* **TUJUAN LATIHAN**:
Temukan semua baris dalam daftar di bawah yang memuat kata "kern", lalu salin baris-baris itu.

* **CATATAN DATA**:
========================
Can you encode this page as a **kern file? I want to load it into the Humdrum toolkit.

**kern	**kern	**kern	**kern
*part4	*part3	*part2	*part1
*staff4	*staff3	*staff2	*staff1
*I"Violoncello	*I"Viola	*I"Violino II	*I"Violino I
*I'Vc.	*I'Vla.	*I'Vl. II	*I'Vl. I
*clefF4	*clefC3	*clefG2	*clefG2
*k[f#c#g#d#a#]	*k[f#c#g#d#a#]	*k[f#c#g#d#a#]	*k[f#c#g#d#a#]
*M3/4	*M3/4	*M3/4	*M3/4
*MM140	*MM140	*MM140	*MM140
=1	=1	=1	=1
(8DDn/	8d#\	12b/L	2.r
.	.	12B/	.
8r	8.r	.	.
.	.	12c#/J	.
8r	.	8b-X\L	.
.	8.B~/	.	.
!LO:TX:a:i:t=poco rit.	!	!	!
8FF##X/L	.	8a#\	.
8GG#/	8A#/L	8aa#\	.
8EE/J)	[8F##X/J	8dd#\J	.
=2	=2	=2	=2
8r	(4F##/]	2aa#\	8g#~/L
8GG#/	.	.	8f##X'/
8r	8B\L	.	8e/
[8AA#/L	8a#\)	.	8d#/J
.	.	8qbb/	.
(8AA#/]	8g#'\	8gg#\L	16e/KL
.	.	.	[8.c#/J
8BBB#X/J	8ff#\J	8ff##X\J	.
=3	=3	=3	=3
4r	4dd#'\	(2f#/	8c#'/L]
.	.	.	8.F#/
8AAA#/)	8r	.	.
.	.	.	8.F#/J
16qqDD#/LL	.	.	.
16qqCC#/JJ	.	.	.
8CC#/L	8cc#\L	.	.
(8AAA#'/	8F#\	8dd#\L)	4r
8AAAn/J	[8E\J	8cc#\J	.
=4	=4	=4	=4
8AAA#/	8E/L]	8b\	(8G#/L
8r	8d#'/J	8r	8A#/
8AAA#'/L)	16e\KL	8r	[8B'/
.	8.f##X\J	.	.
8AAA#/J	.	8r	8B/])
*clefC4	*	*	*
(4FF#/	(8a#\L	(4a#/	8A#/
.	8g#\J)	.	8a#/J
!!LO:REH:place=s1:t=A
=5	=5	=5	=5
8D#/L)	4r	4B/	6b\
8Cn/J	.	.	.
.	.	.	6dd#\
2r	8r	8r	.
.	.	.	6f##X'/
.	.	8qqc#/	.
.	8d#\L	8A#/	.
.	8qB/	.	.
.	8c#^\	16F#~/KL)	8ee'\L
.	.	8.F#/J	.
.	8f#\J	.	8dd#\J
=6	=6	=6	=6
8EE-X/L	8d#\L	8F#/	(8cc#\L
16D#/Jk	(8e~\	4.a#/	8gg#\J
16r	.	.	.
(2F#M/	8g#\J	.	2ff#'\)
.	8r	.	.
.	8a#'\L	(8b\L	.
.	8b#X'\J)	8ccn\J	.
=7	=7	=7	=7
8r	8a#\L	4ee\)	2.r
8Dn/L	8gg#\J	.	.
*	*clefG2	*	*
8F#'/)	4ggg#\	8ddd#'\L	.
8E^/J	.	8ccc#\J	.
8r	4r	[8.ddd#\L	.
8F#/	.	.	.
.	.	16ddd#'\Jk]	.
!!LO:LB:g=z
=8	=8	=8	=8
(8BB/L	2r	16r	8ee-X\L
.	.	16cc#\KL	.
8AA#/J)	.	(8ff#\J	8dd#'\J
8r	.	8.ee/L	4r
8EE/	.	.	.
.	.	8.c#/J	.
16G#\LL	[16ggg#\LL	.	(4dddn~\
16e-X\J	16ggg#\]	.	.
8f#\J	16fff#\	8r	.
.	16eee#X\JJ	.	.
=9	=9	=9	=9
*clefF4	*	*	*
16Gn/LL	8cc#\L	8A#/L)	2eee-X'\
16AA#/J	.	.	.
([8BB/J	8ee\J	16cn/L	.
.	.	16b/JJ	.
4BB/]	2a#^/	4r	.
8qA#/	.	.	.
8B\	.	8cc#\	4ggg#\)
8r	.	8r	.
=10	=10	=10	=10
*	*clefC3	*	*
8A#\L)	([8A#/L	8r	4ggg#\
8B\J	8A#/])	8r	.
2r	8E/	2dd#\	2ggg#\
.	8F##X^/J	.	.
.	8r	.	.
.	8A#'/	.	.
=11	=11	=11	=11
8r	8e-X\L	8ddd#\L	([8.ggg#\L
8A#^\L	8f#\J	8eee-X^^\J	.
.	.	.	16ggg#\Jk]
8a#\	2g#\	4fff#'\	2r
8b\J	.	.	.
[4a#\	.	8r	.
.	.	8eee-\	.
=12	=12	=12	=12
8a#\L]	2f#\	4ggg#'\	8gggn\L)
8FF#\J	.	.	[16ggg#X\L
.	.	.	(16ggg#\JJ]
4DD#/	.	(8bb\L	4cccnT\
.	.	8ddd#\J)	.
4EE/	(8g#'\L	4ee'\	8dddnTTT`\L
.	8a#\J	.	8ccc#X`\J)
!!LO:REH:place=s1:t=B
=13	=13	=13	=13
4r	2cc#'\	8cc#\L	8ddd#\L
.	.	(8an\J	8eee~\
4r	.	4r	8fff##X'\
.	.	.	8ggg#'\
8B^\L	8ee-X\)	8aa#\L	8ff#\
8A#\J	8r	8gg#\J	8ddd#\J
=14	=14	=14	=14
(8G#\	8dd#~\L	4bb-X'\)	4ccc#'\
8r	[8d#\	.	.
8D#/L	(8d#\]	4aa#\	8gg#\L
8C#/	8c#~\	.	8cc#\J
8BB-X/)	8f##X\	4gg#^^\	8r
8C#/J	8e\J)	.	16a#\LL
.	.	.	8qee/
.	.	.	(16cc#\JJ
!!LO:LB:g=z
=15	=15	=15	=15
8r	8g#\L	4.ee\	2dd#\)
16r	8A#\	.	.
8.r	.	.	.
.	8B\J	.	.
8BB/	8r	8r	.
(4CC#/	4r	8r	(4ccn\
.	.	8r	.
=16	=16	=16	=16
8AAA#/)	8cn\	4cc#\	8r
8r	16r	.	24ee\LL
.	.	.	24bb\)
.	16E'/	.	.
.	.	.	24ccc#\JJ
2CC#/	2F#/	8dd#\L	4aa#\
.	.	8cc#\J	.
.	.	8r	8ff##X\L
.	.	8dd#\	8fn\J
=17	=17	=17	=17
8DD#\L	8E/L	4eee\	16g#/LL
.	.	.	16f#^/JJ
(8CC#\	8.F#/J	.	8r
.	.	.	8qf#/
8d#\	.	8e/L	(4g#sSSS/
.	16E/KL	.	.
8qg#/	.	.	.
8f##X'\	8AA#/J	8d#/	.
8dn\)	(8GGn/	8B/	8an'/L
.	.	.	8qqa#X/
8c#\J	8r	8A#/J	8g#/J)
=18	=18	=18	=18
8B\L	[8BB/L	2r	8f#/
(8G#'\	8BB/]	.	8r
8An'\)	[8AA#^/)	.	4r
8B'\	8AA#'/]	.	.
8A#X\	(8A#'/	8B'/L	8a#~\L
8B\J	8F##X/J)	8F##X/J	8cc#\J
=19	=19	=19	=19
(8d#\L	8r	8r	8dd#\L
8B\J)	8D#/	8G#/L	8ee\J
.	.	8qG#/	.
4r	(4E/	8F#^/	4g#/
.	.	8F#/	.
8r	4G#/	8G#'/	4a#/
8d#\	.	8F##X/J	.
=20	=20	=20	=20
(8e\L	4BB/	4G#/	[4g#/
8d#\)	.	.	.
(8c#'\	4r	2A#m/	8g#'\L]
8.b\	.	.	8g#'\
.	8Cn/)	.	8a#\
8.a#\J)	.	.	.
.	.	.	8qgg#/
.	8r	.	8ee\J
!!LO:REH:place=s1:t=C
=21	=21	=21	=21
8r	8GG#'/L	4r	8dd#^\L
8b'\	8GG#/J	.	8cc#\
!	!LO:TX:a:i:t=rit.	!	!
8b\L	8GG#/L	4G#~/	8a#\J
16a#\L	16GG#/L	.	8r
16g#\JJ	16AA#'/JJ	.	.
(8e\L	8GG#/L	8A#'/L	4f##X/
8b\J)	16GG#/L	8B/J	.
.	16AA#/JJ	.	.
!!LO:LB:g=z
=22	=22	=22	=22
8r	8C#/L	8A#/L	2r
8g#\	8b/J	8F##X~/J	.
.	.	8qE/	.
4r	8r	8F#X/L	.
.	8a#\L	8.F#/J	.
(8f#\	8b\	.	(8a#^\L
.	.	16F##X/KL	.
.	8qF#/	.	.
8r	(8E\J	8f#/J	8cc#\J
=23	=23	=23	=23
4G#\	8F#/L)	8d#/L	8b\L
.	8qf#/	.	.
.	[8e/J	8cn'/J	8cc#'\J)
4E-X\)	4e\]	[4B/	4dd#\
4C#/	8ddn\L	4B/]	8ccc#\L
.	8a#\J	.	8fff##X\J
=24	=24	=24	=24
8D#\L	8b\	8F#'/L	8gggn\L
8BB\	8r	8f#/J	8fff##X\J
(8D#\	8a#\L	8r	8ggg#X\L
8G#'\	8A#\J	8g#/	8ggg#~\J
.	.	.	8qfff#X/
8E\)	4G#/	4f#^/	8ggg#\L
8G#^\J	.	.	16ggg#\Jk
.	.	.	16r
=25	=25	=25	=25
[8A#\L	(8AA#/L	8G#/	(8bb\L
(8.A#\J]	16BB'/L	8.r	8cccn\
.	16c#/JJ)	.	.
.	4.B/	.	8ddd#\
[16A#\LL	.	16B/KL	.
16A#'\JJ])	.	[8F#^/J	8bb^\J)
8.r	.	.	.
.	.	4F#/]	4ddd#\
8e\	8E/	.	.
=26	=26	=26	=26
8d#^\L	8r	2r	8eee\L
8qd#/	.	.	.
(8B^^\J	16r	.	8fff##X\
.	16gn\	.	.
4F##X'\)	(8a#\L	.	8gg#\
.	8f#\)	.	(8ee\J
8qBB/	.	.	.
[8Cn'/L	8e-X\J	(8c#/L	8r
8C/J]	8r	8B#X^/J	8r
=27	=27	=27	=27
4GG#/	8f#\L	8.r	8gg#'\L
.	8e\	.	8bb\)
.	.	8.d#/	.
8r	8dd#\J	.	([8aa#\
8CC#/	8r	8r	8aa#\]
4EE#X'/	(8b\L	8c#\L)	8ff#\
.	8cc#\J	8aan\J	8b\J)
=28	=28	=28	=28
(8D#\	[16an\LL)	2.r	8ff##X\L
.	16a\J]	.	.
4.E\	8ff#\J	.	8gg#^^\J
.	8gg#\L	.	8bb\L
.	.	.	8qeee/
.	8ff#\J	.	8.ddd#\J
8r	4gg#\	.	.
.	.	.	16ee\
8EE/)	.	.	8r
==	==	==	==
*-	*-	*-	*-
========================
* **JAWABAN YANG DIHARAPKAN**:
Can you encode this page as a **kern file? I want to load it into the Humdrum toolkit.
**kern	**kern	**kern	**kern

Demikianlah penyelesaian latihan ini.